[Satellite object listings]
---*---

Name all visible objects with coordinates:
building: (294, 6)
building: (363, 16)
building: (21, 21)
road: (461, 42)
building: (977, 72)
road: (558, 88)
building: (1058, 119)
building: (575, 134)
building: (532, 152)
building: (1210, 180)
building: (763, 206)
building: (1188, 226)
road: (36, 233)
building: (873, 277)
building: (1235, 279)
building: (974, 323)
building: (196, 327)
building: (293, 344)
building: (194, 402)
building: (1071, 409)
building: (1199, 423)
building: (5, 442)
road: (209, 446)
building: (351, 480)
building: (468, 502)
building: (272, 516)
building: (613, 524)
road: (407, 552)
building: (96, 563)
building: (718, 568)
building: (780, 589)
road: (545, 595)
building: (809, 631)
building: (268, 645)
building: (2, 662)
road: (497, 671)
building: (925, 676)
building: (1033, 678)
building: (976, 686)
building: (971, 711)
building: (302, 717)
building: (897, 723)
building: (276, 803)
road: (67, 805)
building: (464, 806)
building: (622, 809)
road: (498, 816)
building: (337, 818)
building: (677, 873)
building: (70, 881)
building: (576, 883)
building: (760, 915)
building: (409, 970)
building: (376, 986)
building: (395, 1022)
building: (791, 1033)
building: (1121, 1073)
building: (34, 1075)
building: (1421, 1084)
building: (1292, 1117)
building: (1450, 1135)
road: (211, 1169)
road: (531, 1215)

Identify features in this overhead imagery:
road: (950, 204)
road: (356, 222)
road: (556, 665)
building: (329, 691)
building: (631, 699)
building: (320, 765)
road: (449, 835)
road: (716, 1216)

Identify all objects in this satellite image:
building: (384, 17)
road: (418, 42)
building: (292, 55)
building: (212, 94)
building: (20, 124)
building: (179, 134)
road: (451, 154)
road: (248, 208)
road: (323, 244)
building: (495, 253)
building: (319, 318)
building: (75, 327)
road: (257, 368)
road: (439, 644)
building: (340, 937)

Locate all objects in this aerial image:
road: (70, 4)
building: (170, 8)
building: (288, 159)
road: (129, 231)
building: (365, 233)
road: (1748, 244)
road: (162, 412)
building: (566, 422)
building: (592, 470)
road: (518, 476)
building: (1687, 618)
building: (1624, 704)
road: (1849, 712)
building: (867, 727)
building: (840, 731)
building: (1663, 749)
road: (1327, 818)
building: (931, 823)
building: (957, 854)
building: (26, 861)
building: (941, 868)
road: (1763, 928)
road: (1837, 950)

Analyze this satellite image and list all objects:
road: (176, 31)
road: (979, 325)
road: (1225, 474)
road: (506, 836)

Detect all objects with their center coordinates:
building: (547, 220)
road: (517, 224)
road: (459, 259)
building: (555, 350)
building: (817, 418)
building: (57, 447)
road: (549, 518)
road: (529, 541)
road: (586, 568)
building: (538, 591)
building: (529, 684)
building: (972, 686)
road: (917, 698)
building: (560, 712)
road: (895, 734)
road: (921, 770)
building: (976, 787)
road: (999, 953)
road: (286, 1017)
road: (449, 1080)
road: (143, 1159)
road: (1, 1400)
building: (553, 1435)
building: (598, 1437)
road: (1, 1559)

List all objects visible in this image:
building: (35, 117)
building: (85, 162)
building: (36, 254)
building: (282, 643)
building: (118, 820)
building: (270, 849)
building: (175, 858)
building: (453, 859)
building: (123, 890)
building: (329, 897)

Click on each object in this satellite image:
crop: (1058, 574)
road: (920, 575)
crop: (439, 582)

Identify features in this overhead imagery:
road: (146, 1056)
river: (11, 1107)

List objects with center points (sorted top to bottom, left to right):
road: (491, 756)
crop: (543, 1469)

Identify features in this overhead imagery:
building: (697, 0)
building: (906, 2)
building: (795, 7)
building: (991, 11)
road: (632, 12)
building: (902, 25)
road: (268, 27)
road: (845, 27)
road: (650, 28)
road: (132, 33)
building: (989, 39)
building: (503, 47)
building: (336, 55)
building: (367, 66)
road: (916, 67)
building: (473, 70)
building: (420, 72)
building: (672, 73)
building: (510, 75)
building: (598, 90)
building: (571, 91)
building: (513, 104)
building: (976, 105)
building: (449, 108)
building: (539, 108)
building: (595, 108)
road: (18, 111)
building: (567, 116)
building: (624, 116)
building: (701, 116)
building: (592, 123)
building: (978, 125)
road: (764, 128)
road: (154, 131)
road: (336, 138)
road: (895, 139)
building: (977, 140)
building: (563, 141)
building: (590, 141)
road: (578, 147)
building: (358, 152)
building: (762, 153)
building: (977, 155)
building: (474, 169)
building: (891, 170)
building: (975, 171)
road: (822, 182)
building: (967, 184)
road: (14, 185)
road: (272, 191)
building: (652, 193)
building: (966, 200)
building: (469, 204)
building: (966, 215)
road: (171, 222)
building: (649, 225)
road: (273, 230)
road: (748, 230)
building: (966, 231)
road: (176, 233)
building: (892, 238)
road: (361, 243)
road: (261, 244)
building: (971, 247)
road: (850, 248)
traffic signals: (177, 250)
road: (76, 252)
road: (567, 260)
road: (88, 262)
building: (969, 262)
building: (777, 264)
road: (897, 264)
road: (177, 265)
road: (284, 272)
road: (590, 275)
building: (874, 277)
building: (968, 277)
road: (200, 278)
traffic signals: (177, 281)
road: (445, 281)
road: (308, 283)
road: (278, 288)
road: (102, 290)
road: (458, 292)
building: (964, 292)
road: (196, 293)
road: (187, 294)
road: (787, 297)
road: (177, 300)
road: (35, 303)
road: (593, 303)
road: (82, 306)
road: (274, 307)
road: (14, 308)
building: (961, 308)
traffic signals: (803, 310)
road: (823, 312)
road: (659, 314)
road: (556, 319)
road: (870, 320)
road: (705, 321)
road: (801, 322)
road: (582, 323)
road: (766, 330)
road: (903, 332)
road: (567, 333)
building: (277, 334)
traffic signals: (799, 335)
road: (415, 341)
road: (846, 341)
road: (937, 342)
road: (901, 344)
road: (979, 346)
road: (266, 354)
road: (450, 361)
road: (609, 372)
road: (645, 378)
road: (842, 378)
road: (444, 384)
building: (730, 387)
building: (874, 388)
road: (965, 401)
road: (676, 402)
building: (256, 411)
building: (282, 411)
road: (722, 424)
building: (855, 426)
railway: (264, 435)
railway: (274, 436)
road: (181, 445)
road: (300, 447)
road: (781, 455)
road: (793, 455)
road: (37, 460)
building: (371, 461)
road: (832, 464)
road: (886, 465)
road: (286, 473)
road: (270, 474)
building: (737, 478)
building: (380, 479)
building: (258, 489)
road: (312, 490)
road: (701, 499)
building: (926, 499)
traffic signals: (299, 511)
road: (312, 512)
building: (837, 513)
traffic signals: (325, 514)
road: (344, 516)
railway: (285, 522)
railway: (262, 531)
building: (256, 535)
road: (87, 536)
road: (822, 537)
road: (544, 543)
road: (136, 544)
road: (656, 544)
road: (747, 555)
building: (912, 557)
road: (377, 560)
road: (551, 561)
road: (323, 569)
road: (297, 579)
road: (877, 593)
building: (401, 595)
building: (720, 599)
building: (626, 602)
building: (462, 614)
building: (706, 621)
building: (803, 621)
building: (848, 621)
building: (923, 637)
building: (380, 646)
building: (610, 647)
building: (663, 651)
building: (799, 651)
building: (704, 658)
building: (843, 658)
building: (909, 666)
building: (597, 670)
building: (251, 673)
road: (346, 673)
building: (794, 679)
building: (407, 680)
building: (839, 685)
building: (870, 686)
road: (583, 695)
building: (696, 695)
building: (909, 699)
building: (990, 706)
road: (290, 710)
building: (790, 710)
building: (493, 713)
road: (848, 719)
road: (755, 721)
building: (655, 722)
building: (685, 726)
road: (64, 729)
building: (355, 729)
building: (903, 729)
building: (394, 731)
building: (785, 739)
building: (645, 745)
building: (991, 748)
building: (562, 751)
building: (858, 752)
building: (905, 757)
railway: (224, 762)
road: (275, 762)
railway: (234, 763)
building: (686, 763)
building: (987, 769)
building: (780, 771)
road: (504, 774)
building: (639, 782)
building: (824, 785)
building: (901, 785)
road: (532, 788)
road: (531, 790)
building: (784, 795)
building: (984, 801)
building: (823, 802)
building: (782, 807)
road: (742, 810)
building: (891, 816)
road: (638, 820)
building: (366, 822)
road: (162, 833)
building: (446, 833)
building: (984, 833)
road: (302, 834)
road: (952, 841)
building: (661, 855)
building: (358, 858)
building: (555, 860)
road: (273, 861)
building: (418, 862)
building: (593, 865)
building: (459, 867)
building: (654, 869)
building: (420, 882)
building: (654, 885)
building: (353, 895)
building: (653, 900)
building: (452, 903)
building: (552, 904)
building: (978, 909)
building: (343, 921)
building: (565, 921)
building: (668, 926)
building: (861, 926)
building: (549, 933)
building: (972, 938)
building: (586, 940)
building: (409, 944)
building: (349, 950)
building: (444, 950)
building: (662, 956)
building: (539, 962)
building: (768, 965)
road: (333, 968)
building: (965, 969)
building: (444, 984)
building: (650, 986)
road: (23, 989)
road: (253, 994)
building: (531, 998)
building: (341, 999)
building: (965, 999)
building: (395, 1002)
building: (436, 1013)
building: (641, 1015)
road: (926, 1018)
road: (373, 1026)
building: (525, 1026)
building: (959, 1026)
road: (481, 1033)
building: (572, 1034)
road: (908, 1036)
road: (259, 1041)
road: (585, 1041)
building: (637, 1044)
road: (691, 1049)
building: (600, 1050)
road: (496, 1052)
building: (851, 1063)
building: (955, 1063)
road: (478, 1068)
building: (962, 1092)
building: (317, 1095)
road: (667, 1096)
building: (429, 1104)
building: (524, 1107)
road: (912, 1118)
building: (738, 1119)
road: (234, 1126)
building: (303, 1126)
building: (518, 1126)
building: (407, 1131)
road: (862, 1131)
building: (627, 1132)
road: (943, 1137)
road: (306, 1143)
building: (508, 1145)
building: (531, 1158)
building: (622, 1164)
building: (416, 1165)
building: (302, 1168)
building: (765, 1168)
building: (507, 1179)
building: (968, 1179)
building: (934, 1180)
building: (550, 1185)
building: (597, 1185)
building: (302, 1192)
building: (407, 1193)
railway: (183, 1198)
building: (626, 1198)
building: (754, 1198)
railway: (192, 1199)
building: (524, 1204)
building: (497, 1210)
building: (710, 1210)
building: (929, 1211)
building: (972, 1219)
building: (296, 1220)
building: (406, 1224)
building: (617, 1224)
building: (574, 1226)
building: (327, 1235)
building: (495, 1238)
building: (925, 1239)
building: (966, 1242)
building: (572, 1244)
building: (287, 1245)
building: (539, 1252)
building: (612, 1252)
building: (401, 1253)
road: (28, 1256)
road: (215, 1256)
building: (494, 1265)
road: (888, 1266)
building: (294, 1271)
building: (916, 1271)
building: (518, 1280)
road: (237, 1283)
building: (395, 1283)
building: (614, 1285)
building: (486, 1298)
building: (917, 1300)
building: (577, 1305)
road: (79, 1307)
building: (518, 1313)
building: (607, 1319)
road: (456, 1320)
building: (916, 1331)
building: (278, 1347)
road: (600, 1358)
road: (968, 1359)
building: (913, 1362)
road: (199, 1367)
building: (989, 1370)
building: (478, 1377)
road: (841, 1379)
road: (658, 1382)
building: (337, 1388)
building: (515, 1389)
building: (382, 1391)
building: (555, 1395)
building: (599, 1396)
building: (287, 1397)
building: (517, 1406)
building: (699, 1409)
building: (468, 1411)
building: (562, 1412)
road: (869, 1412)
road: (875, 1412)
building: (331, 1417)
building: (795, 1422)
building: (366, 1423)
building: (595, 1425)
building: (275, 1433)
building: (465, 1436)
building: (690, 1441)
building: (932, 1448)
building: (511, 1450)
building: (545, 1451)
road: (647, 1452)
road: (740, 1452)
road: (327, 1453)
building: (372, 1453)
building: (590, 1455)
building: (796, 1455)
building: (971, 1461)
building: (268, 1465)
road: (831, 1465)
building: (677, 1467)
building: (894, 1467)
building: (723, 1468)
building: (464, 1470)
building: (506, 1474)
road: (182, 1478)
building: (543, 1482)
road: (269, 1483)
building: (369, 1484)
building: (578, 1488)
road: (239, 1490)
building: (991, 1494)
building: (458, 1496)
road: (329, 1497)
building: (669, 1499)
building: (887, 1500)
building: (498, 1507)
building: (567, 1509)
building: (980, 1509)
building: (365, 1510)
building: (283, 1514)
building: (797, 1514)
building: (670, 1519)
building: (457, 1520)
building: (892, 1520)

---*---

- [Your task]
Using the records above, work out the number of lines that contain "crop" and write only that number.

- [Your response]
3